### WHAT THE TASK REQUIRES:
Only text lines belong in the answer: the lines from the first one in the records through the line with "green line: (184, 44)", copied exactly.

(Shape state change listings)

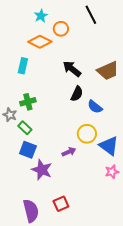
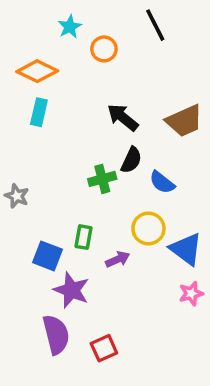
orange diamond: (40, 42) -> (37, 71), moved
green cross: (28, 102) -> (102, 179), moved
green rectangle: (25, 128) -> (83, 237), moved, turned 56
purple semicircle: (31, 211) -> (56, 335), moved

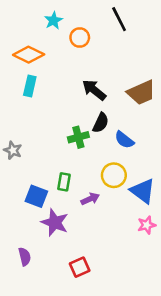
purple semicircle: (56, 335) -> (25, 257), moved, size x0.6

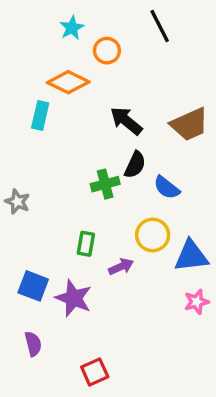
orange diamond: (29, 55) -> (68, 82), moved
blue triangle: (143, 191) -> (191, 256), turned -44
blue square: (36, 196) -> (33, 286), moved
red square: (80, 267) -> (95, 372), moved

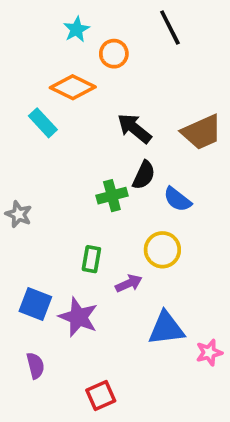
cyan rectangle: (40, 116) -> (43, 123), turned -56
blue triangle: (191, 256) -> (166, 328), moved
pink star: (196, 302) -> (209, 353), moved

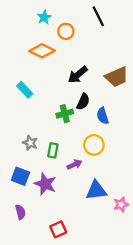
cyan rectangle: (43, 123) -> (25, 90), moved
black arrow: (134, 128) -> (78, 75), turned -78
blue semicircle: (177, 199) -> (103, 116), turned 35
gray star: (19, 214) -> (30, 143), moved

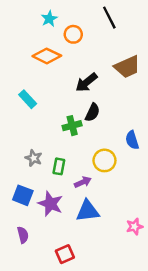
brown trapezoid: (117, 77) -> (127, 67), moved
blue semicircle: (103, 116) -> (132, 140), moved
blue triangle: (96, 190) -> (88, 211), moved

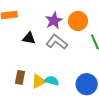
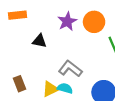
gray L-shape: (57, 42) -> (70, 69), moved
brown rectangle: (20, 77) -> (19, 84), moved, turned -32

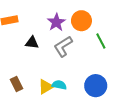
gray L-shape: (70, 69) -> (63, 46), moved, turned -65

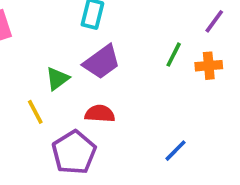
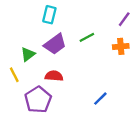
green line: (174, 55) -> (87, 37), moved, turned 35

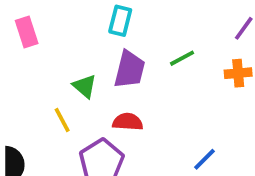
purple trapezoid: (55, 44) -> (130, 69), turned -40
green triangle: (28, 54) -> (85, 86), turned -42

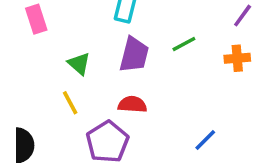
green triangle: (85, 86) -> (79, 64), moved

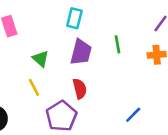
green line: (184, 44) -> (117, 44), turned -72
red semicircle: (132, 104) -> (80, 89), turned 72

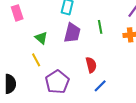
red semicircle: (80, 89) -> (91, 65), moved
blue line: (133, 115) -> (100, 86), moved

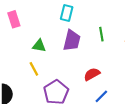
green triangle: (41, 38) -> (39, 46), turned -32
red semicircle: (91, 65) -> (92, 74), turned -105

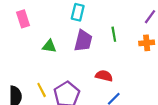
yellow line: (34, 69) -> (42, 90), moved
red semicircle: (92, 74) -> (104, 76), turned 42

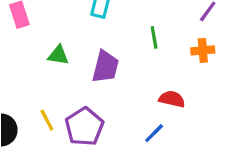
purple trapezoid: (83, 41) -> (105, 67), moved
red semicircle: (104, 76) -> (172, 99), moved

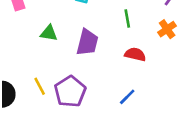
orange cross: (203, 50) -> (167, 29), turned -30
red semicircle: (172, 99) -> (135, 54), moved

### EXERCISE RESPONSE:
orange diamond: (40, 42) -> (37, 71), moved
green cross: (28, 102) -> (102, 179), moved
green rectangle: (25, 128) -> (83, 237), moved, turned 56
purple semicircle: (31, 211) -> (56, 335), moved

purple semicircle: (56, 335) -> (25, 257), moved, size x0.6

orange diamond: (29, 55) -> (68, 82), moved
blue triangle: (143, 191) -> (191, 256), turned -44
blue square: (36, 196) -> (33, 286), moved
red square: (80, 267) -> (95, 372), moved

cyan rectangle: (40, 116) -> (43, 123), turned -56
blue triangle: (191, 256) -> (166, 328), moved
pink star: (196, 302) -> (209, 353), moved

cyan rectangle: (43, 123) -> (25, 90), moved
black arrow: (134, 128) -> (78, 75), turned -78
blue semicircle: (177, 199) -> (103, 116), turned 35
gray star: (19, 214) -> (30, 143), moved

brown trapezoid: (117, 77) -> (127, 67), moved
blue semicircle: (103, 116) -> (132, 140), moved
blue triangle: (96, 190) -> (88, 211), moved

gray L-shape: (57, 42) -> (70, 69), moved
brown rectangle: (20, 77) -> (19, 84), moved, turned -32

gray L-shape: (70, 69) -> (63, 46), moved, turned -65

green line: (174, 55) -> (87, 37), moved, turned 35

purple trapezoid: (55, 44) -> (130, 69), turned -40
green triangle: (28, 54) -> (85, 86), turned -42

green triangle: (85, 86) -> (79, 64), moved

green line: (184, 44) -> (117, 44), turned -72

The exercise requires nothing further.